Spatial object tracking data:
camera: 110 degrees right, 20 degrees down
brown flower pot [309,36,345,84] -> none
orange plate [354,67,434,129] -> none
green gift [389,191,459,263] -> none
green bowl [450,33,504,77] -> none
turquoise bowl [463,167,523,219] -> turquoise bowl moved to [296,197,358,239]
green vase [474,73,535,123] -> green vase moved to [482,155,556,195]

--

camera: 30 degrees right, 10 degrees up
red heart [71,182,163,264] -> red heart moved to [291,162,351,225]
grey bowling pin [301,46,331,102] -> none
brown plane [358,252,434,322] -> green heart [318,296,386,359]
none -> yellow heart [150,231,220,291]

==

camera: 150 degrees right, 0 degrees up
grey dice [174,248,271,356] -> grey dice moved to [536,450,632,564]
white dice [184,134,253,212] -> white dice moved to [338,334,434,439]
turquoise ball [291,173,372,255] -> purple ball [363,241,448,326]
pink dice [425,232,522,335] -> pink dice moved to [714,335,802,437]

### [REQUIREMENT]
Give back exactly the lines above starting at the line where "green gift [389,191,459,263] -> none" appears and ending at the line where "green vase [474,73,535,123]" appears, both included, with no other lines.

### [PROBLEM SOLUTION]
green gift [389,191,459,263] -> none
green bowl [450,33,504,77] -> none
turquoise bowl [463,167,523,219] -> turquoise bowl moved to [296,197,358,239]
green vase [474,73,535,123] -> green vase moved to [482,155,556,195]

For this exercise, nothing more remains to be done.